Problem to work on
Take the listing below and output it exactly, with no images.

Source data
=== Section Start ===
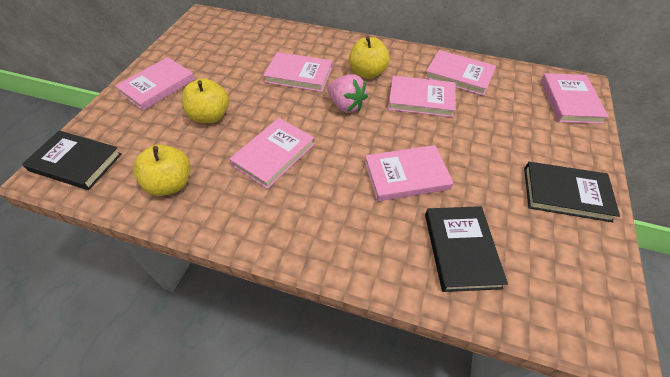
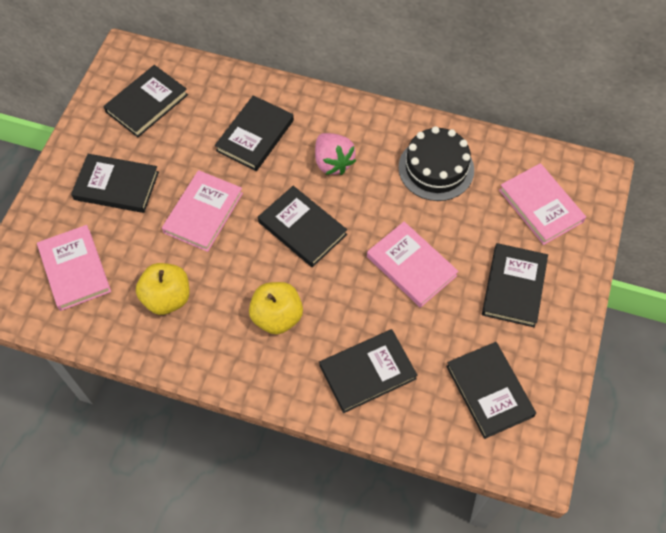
black book: 3 -> 7
black cake: 0 -> 1
pink book: 7 -> 4
yellow apple: 3 -> 2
=== Section End ===
Task response
black book: 3 -> 7
black cake: 0 -> 1
pink book: 7 -> 4
yellow apple: 3 -> 2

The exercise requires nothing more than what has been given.